→ Assigned task
Copy out the data word for word. The images are not part of the copy.

-- Exercise data follows --

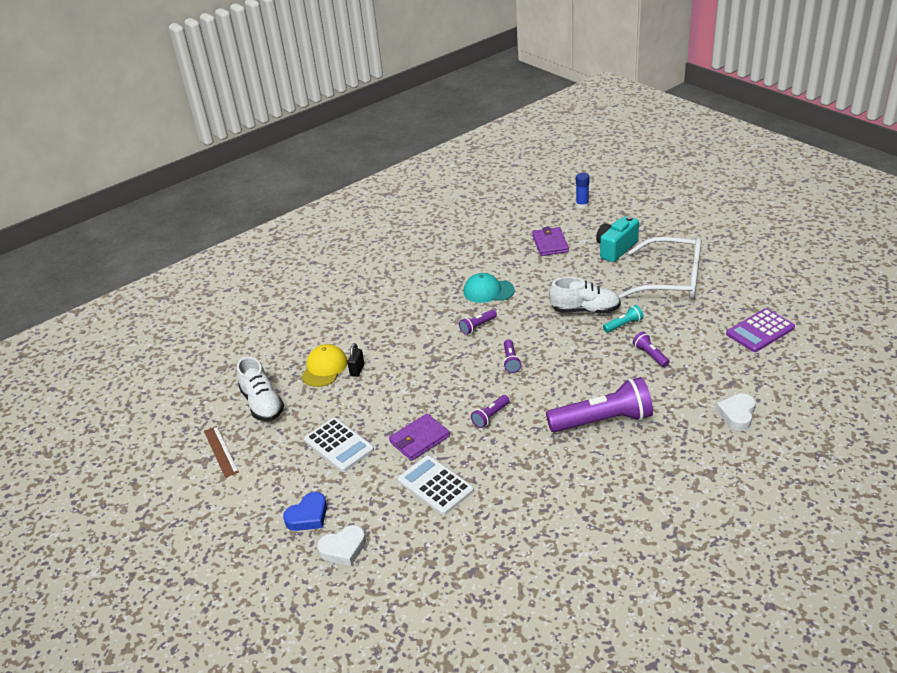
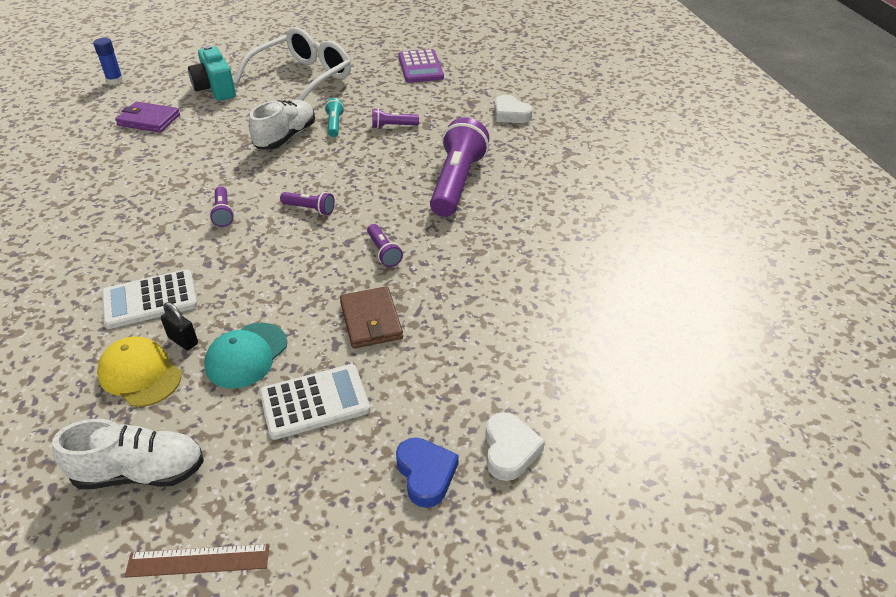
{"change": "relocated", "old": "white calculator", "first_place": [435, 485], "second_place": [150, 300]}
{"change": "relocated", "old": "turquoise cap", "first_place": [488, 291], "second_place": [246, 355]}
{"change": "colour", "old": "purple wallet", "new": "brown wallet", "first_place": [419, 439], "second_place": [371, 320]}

-- Exercise data concluded --

→ Task response
{"change": "relocated", "old": "white calculator", "first_place": [435, 485], "second_place": [150, 300]}
{"change": "relocated", "old": "turquoise cap", "first_place": [488, 291], "second_place": [246, 355]}
{"change": "colour", "old": "purple wallet", "new": "brown wallet", "first_place": [419, 439], "second_place": [371, 320]}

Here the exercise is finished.